* **HOW TO COMPLETE THIS TASK**
A faithful copy of the data is what is wanted, minus any pictures.

Top of ENTRIES SHOWN

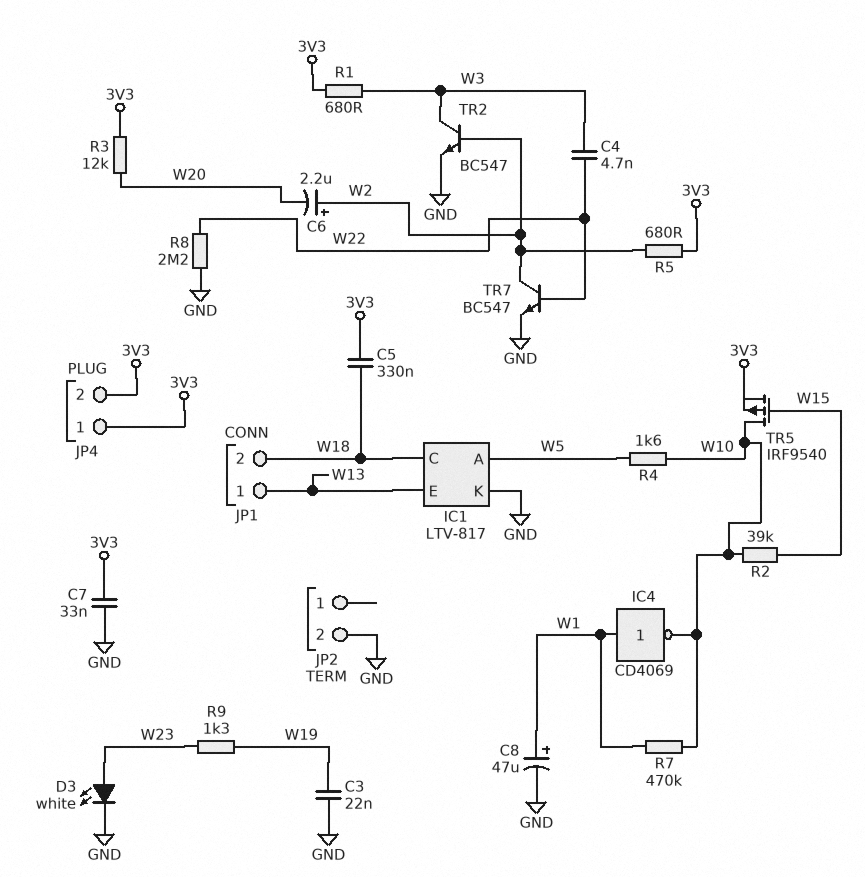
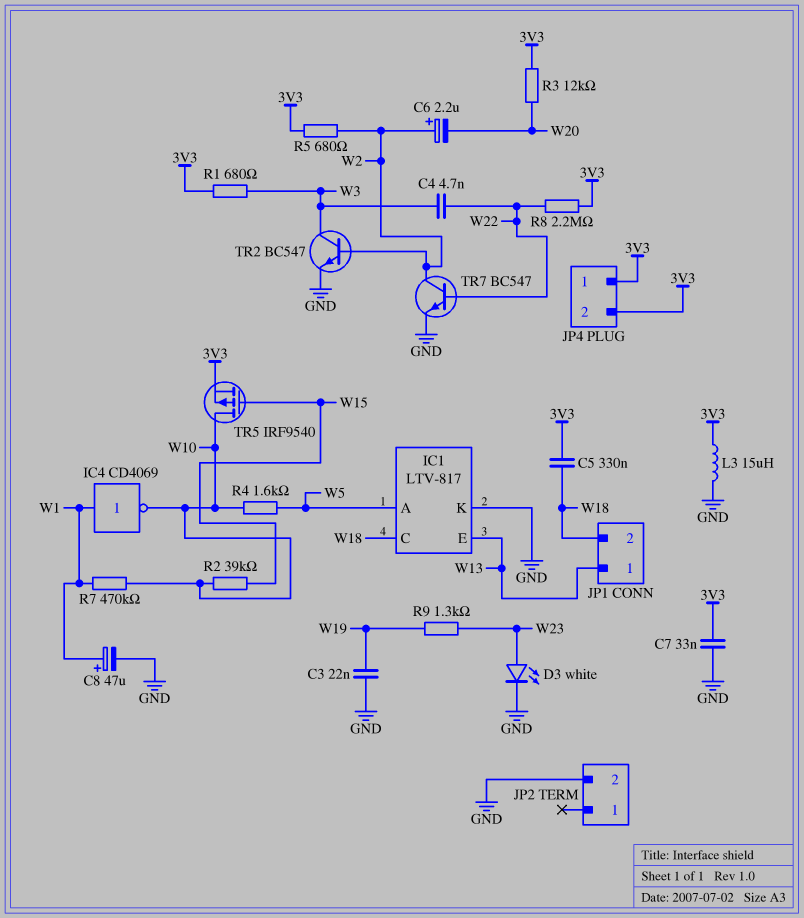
L3: none -> 15uH (3V3, GND)
R8: 2.2M (GND, W22) -> 2.2M (3V3, W22)

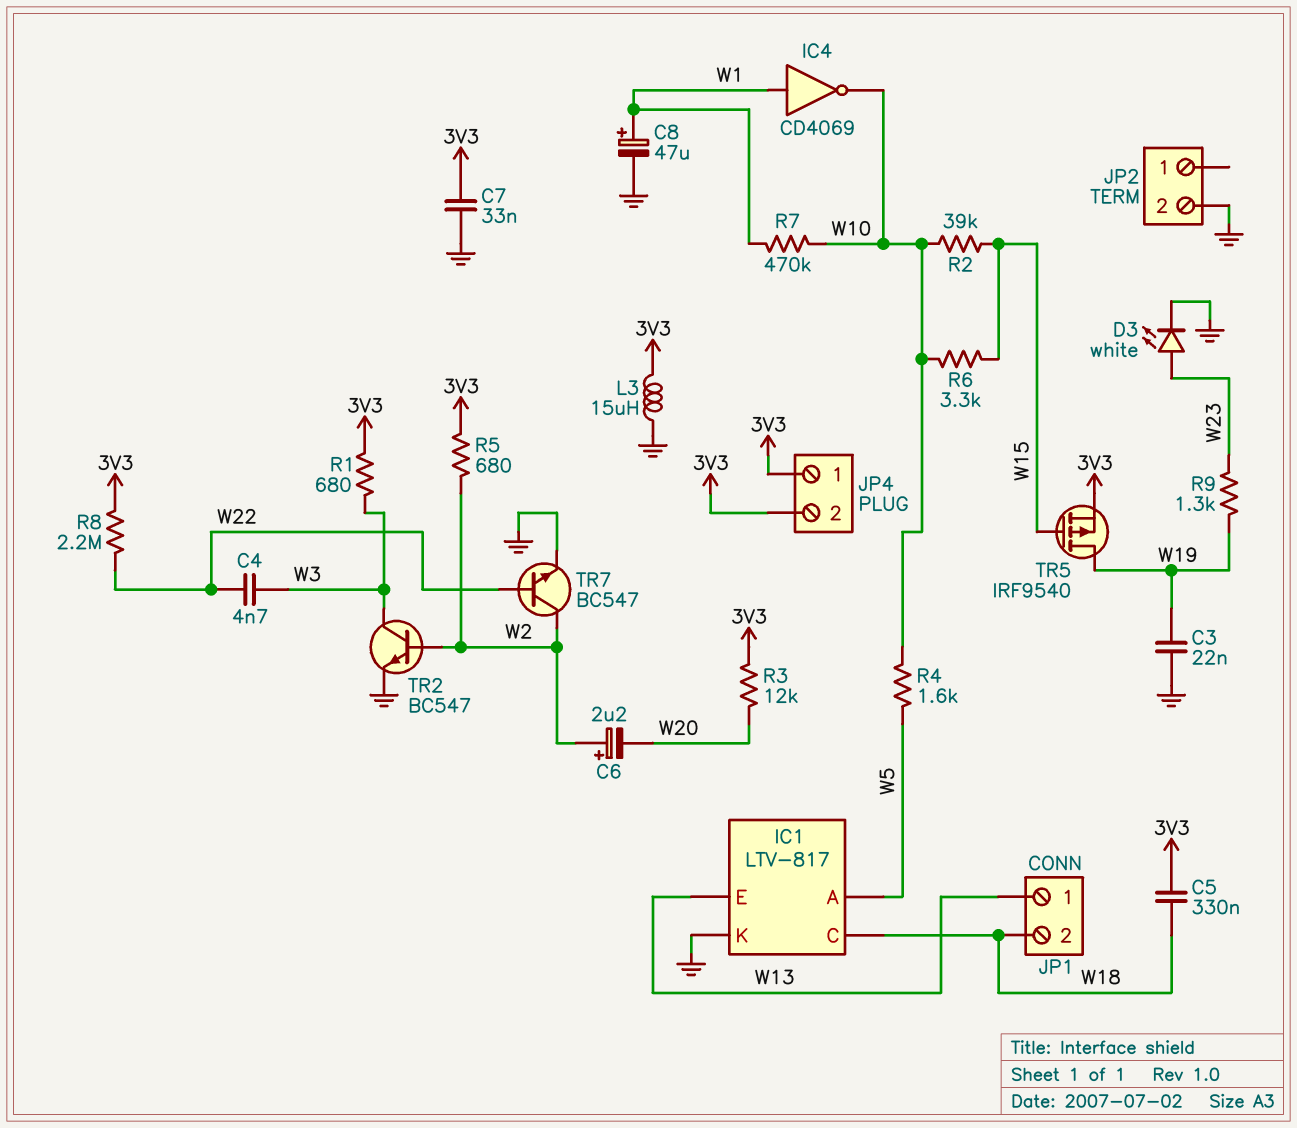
R6: none -> 3.3k (W10, W15)
TR5: PMOS IRF9540 (G W15, D W10, S 3V3) -> PMOS IRF9540 (G W15, D W19, S 3V3)

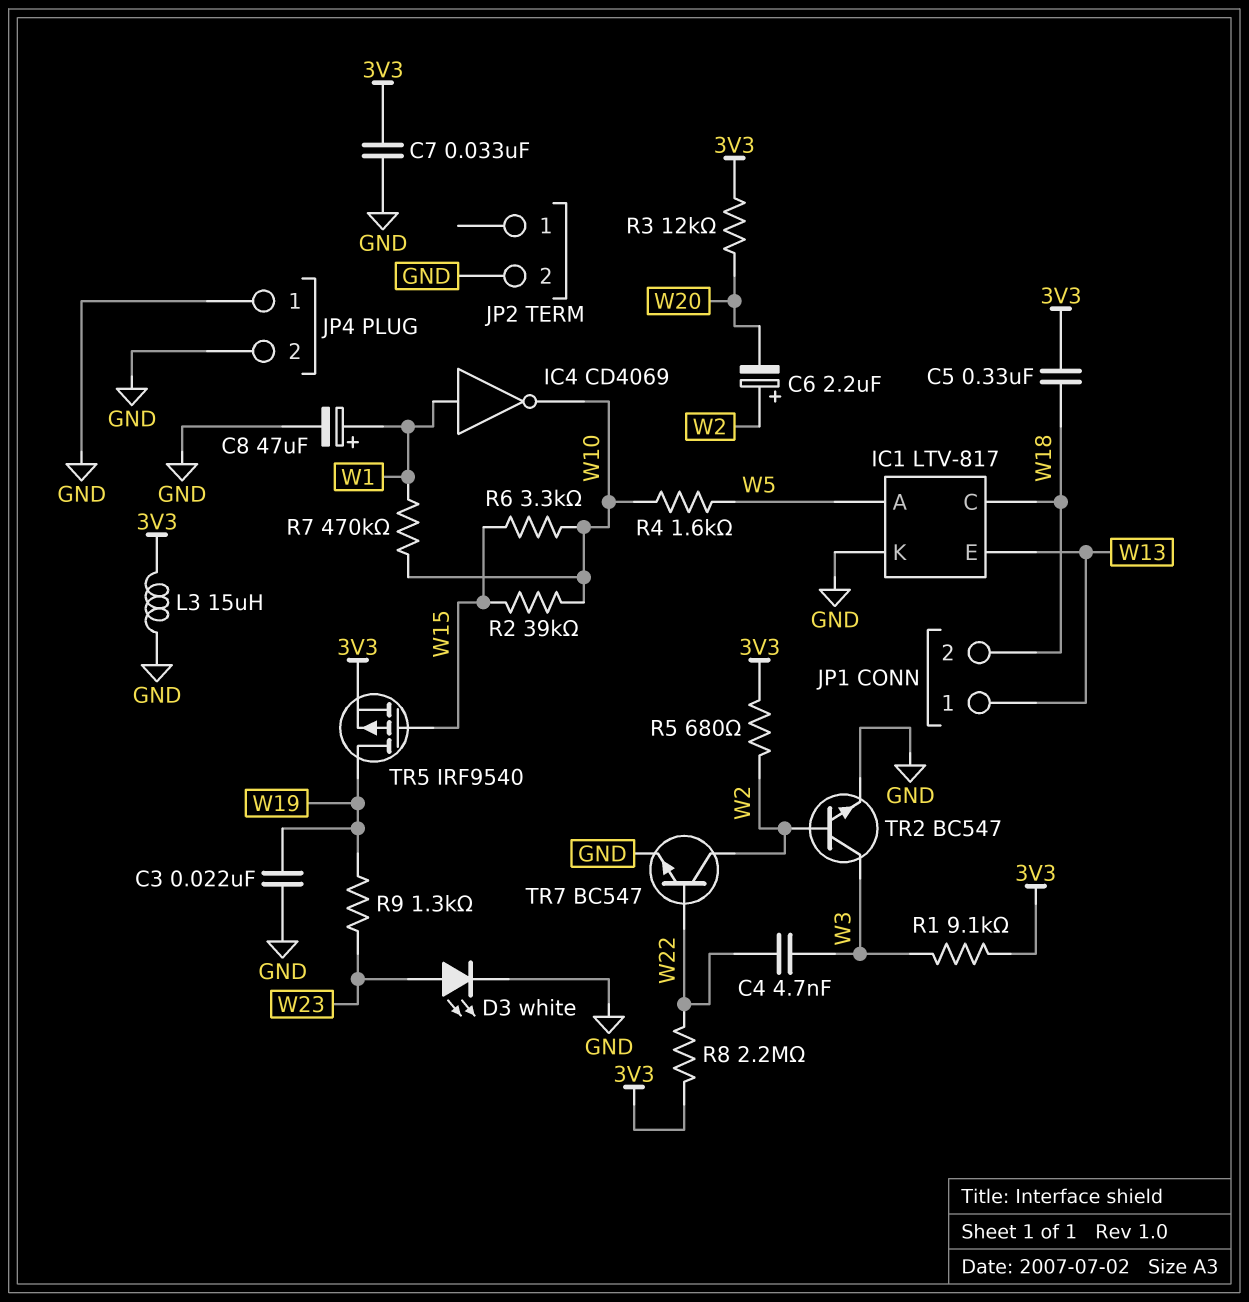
JP4 pin 1: 3V3 -> GND
JP4 pin 2: 3V3 -> GND
R1: 680 (3V3, W3) -> 9.1k (3V3, W3)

Bottom of ENTRIES SHOWN

* **EXERCISE SOLUTION**
L3: none -> 15uH (3V3, GND)
R8: 2.2M (GND, W22) -> 2.2M (3V3, W22)

R6: none -> 3.3k (W10, W15)
TR5: PMOS IRF9540 (G W15, D W10, S 3V3) -> PMOS IRF9540 (G W15, D W19, S 3V3)

JP4 pin 1: 3V3 -> GND
JP4 pin 2: 3V3 -> GND
R1: 680 (3V3, W3) -> 9.1k (3V3, W3)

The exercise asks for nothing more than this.